▶ **PROVIDED INFORMATION**:

======

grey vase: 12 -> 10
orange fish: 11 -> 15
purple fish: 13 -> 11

======

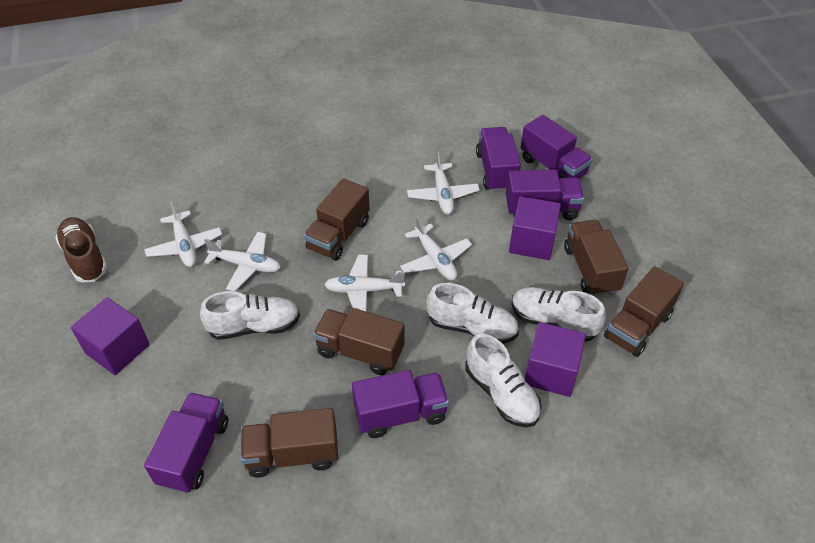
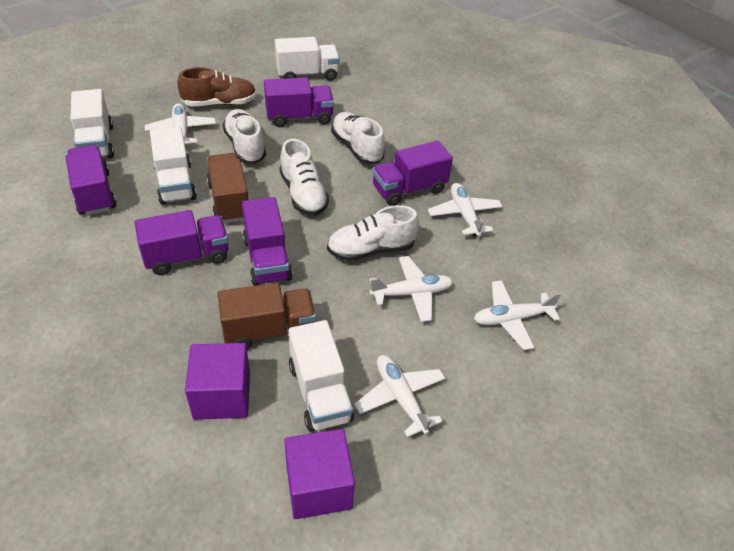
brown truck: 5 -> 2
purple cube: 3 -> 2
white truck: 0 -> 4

======

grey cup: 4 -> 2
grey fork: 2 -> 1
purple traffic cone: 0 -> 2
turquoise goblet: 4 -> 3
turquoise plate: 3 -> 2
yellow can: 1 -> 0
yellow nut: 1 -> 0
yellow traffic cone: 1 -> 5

======

▶ **TASK**:
The reply should consist solely of the lines above from the one that has "grey cup: 4 -> 2" through the one that has "yellow traffic cone: 1 -> 5", reproduced exactly.

▶ **SOLUTION TO THIS TASK**:
grey cup: 4 -> 2
grey fork: 2 -> 1
purple traffic cone: 0 -> 2
turquoise goblet: 4 -> 3
turquoise plate: 3 -> 2
yellow can: 1 -> 0
yellow nut: 1 -> 0
yellow traffic cone: 1 -> 5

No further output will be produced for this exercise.